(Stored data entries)
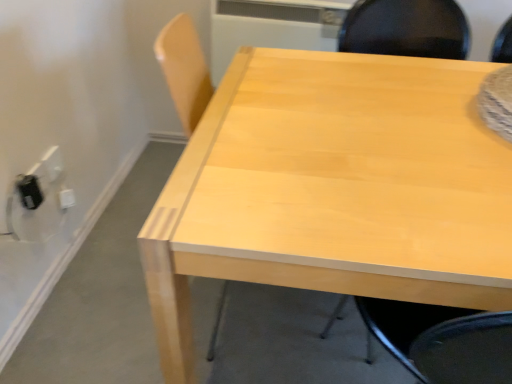
Question: In terms of width, does light wood table at center look wider or thinner when compared to black plastic outlet at lower left, which is the 1th electric outlet from front to back?

Choices:
 (A) wide
 (B) thin

Answer: (A)

Question: Based on their sizes in the image, would you say light wood table at center is bigger or smaller than black plastic outlet at lower left, which is the 1th electric outlet from front to back?

Choices:
 (A) big
 (B) small

Answer: (A)

Question: Which is farther from the light wood table at center?

Choices:
 (A) light wood chair at upper right
 (B) black plastic outlet at lower left, which is the 1th electric outlet from front to back
 (C) white plastic electric outlet at lower left, the second electric outlet in the front-to-back sequence

Answer: (C)

Question: Which is farther from the light wood chair at upper right?

Choices:
 (A) black plastic outlet at lower left, which is the 1th electric outlet from front to back
 (B) light wood table at center
 (C) white plastic electric outlet at lower left, the second electric outlet in the front-to-back sequence

Answer: (A)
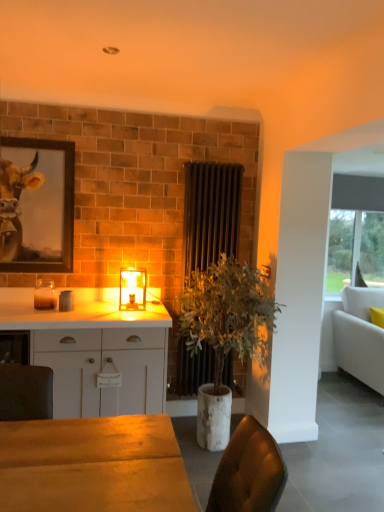
Question: From the image's perspective, would you say white matte cabinet at center is positioned over translucent glass candle at left?

Choices:
 (A) yes
 (B) no

Answer: (B)

Question: Is white matte cabinet at center located outside translucent glass candle at left?

Choices:
 (A) no
 (B) yes

Answer: (B)

Question: Is white matte cabinet at center positioned behind translucent glass candle at left?

Choices:
 (A) yes
 (B) no

Answer: (B)

Question: From the image's perspective, is white matte cabinet at center beneath translucent glass candle at left?

Choices:
 (A) no
 (B) yes

Answer: (B)

Question: Is white matte cabinet at center at the right side of translucent glass candle at left?

Choices:
 (A) no
 (B) yes

Answer: (B)

Question: Can you confirm if white matte cabinet at center is wider than translucent glass candle at left?

Choices:
 (A) no
 (B) yes

Answer: (B)

Question: Are black metal radiator at center and white fabric couch at right far apart?

Choices:
 (A) yes
 (B) no

Answer: (A)

Question: Considering the relative positions of black metal radiator at center and white fabric couch at right in the image provided, is black metal radiator at center to the left of white fabric couch at right from the viewer's perspective?

Choices:
 (A) no
 (B) yes

Answer: (B)

Question: Considering the relative sizes of black metal radiator at center and white fabric couch at right in the image provided, is black metal radiator at center thinner than white fabric couch at right?

Choices:
 (A) no
 (B) yes

Answer: (B)

Question: Is white fabric couch at right surrounded by black metal radiator at center?

Choices:
 (A) no
 (B) yes

Answer: (A)

Question: Is black metal radiator at center facing away from white fabric couch at right?

Choices:
 (A) no
 (B) yes

Answer: (A)

Question: Is black metal radiator at center at the right side of white fabric couch at right?

Choices:
 (A) yes
 (B) no

Answer: (B)

Question: Is translucent glass lamp at center at the right side of wooden framed painting at upper left?

Choices:
 (A) yes
 (B) no

Answer: (A)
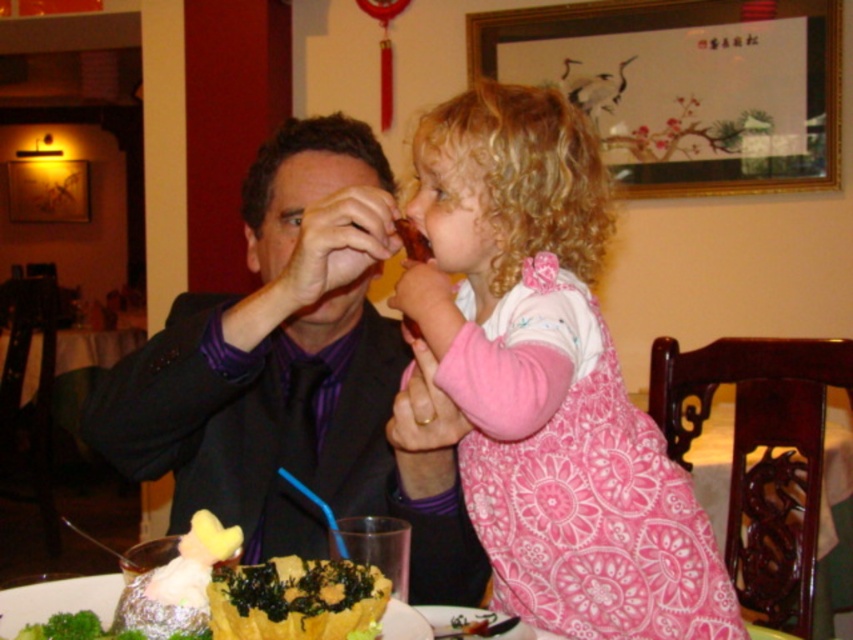
Is point (259, 540) less distant than point (402, 240)?

No, (259, 540) is behind (402, 240).

Can you confirm if matte black suit at center is smaller than matte brown food at upper center?

Incorrect, matte black suit at center is not smaller in size than matte brown food at upper center.

This screenshot has height=640, width=853. What do you see at coordinates (292, 376) in the screenshot?
I see `matte black suit at center` at bounding box center [292, 376].

Locate an element on the screen. matte black suit at center is located at coordinates (292, 376).

Which of these two, pink floral dress at upper right or shiny foil bowl at lower left, stands taller?

With more height is pink floral dress at upper right.

The height and width of the screenshot is (640, 853). What do you see at coordinates (550, 380) in the screenshot?
I see `pink floral dress at upper right` at bounding box center [550, 380].

In order to click on pink floral dress at upper right in this screenshot , I will do `click(550, 380)`.

Can you confirm if shiny foil bowl at lower left is wider than matte brown food at upper center?

Yes.

Is shiny foil bowl at lower left bigger than matte brown food at upper center?

Indeed, shiny foil bowl at lower left has a larger size compared to matte brown food at upper center.

Does point (303, 624) lie behind point (413, 225)?

No, (303, 624) is in front of (413, 225).

At what (x,y) coordinates should I click in order to perform the action: click on shiny foil bowl at lower left. Please return your answer as a coordinate pair (x, y). Image resolution: width=853 pixels, height=640 pixels. Looking at the image, I should click on (177, 602).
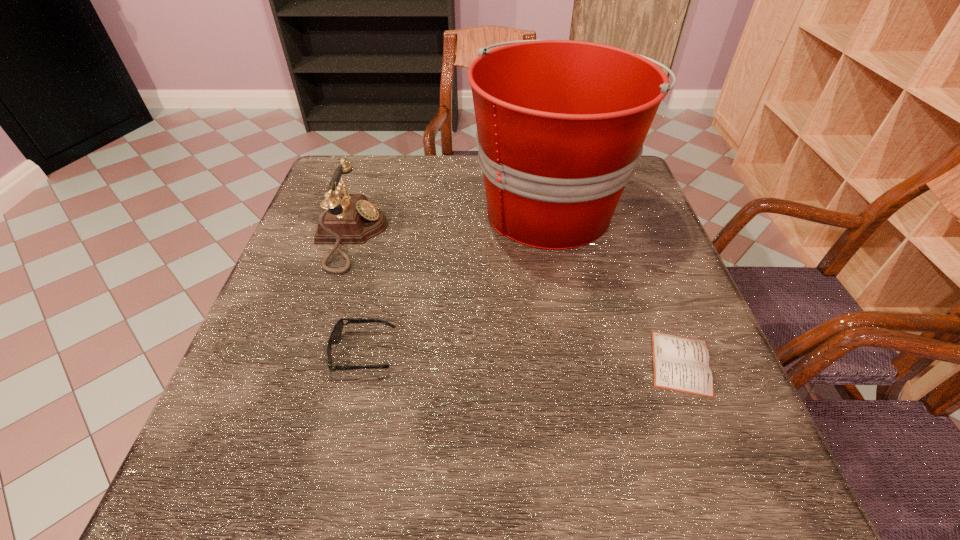
Locate an element on the screen. The image size is (960, 540). the tallest object is located at coordinates (561, 124).

This screenshot has width=960, height=540. I want to click on telephone, so click(347, 218).

I want to click on sunglasses, so 336,333.

Where is `diary`? This screenshot has height=540, width=960. diary is located at coordinates (681, 364).

Where is `vacant space situated on the left of the tallest object`? The image size is (960, 540). vacant space situated on the left of the tallest object is located at coordinates 446,207.

Locate an element on the screen. The width and height of the screenshot is (960, 540). vacant space located 0.400m on the dial of the telephone is located at coordinates (552, 237).

This screenshot has height=540, width=960. What are the coordinates of `vacant space located on the front-facing side of the second shortest object` in the screenshot? It's located at (517, 352).

Where is `vacant region located on the left of the shortest object`? vacant region located on the left of the shortest object is located at coordinates (483, 363).

You are a GUI agent. You are given a task and a screenshot of the screen. Output one action in this format:
    pyautogui.click(x=<x>, y=<y>)
    Task: Click on the object located at the far edge
    This screenshot has height=540, width=960.
    Given the screenshot: What is the action you would take?
    point(561,124)

The width and height of the screenshot is (960, 540). In order to click on object located at the left edge in this screenshot , I will do `click(347, 218)`.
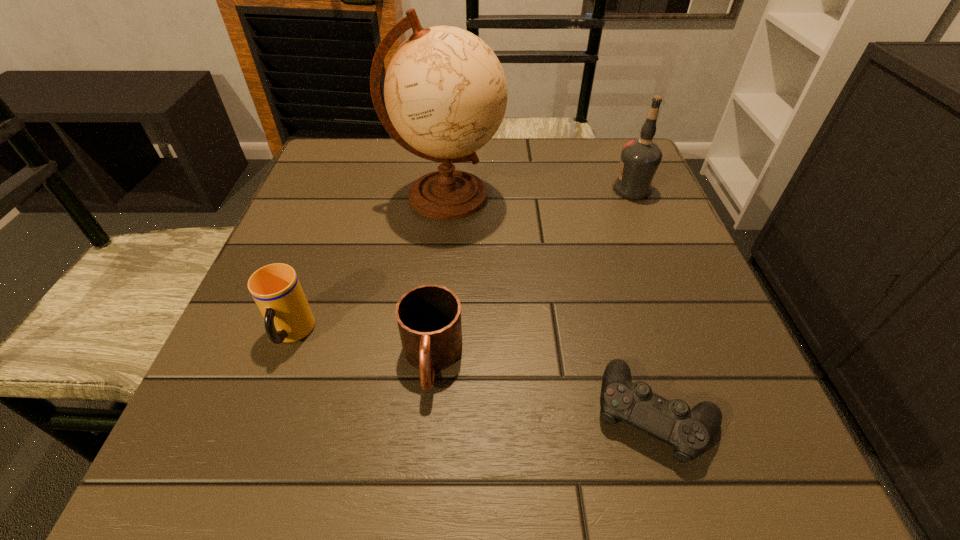
Locate an element on the screen. This screenshot has height=540, width=960. free region that satisfies the following two spatial constraints: 1. on the front label of the fourth shortest object; 2. on the side of the fourth tallest object with the handle is located at coordinates (702, 360).

Identify the location of vacant space that satisfies the following two spatial constraints: 1. on the front label of the fourth shortest object; 2. on the side of the mug with the handle. (702, 360).

This screenshot has width=960, height=540. I want to click on free space that satisfies the following two spatial constraints: 1. on the surface of the tallest object; 2. on the side of the cup with the handle, so click(434, 334).

In order to click on free space that satisfies the following two spatial constraints: 1. on the side of the mug with the handle; 2. on the right side of the control in this screenshot , I will do 427,414.

The image size is (960, 540). What are the coordinates of `vacant space that satisfies the following two spatial constraints: 1. on the back side of the shortest object; 2. on the surface of the tallest object` in the screenshot? It's located at (590, 196).

Identify the location of free space in the image that satisfies the following two spatial constraints: 1. on the back side of the control; 2. on the surface of the tallest object. 590,196.

You are a GUI agent. You are given a task and a screenshot of the screen. Output one action in this format:
    pyautogui.click(x=<x>, y=<y>)
    Task: Click on the vacant region that satisfies the following two spatial constraints: 1. on the surface of the tallest object; 2. on the side of the third shortest object with the handle
    This screenshot has width=960, height=540.
    Given the screenshot: What is the action you would take?
    pyautogui.click(x=434, y=334)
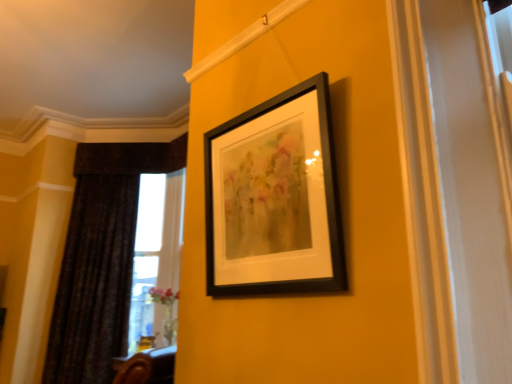
This screenshot has width=512, height=384. I want to click on dark velvet curtain at left, so click(94, 279).

The width and height of the screenshot is (512, 384). Describe the element at coordinates (94, 279) in the screenshot. I see `dark velvet curtain at left` at that location.

I want to click on black matte picture frame at upper center, so click(x=274, y=199).

What do you see at coordinates (274, 199) in the screenshot?
I see `black matte picture frame at upper center` at bounding box center [274, 199].

Where is `dark velvet curtain at left`? dark velvet curtain at left is located at coordinates (94, 279).

Is black matte picture frame at upper center to the left of dark velvet curtain at left from the viewer's perspective?

In fact, black matte picture frame at upper center is to the right of dark velvet curtain at left.

Between black matte picture frame at upper center and dark velvet curtain at left, which one is positioned in front?

black matte picture frame at upper center is more forward.

Does point (259, 254) lie in front of point (102, 262)?

Yes.

From the image's perspective, would you say black matte picture frame at upper center is shown under dark velvet curtain at left?

Incorrect, from the image's perspective, black matte picture frame at upper center is higher than dark velvet curtain at left.

From a real-world perspective, is black matte picture frame at upper center over dark velvet curtain at left?

Yes, from a real-world perspective, black matte picture frame at upper center is above dark velvet curtain at left.

Considering the relative sizes of black matte picture frame at upper center and dark velvet curtain at left in the image provided, is black matte picture frame at upper center thinner than dark velvet curtain at left?

Indeed, black matte picture frame at upper center has a lesser width compared to dark velvet curtain at left.

Which of these two, black matte picture frame at upper center or dark velvet curtain at left, stands taller?

Standing taller between the two is dark velvet curtain at left.

Can you confirm if black matte picture frame at upper center is bigger than dark velvet curtain at left?

Actually, black matte picture frame at upper center might be smaller than dark velvet curtain at left.

Do you think black matte picture frame at upper center is within dark velvet curtain at left, or outside of it?

The correct answer is: outside.

Is black matte picture frame at upper center far from dark velvet curtain at left?

Yes, black matte picture frame at upper center and dark velvet curtain at left are quite far apart.

Is black matte picture frame at upper center looking in the opposite direction of dark velvet curtain at left?

black matte picture frame at upper center is not turned away from dark velvet curtain at left.

What's the angular difference between black matte picture frame at upper center and dark velvet curtain at left's facing directions?

45.8 degrees separate the facing orientations of black matte picture frame at upper center and dark velvet curtain at left.

Locate an element on the screen. This screenshot has height=384, width=512. picture frame located above the dark velvet curtain at left (from the image's perspective) is located at coordinates (274, 199).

● **The problem**
Could you reproduce, word for word, the lines of the listing that start with the line containing "so click(347, 218)." and run through the line containing "coordinates (483, 363).", with both of those lines included?

● **Solution to the problem**
This screenshot has width=960, height=540. I want to click on telephone, so click(347, 218).

I want to click on sunglasses, so 336,333.

Where is `diary`? This screenshot has height=540, width=960. diary is located at coordinates (681, 364).

Where is `vacant space situated on the left of the tallest object`? The image size is (960, 540). vacant space situated on the left of the tallest object is located at coordinates 446,207.

Locate an element on the screen. The width and height of the screenshot is (960, 540). vacant space located 0.400m on the dial of the telephone is located at coordinates (552, 237).

This screenshot has height=540, width=960. What are the coordinates of `vacant space located on the front-facing side of the second shortest object` in the screenshot? It's located at (517, 352).

Where is `vacant region located on the left of the shortest object`? vacant region located on the left of the shortest object is located at coordinates (483, 363).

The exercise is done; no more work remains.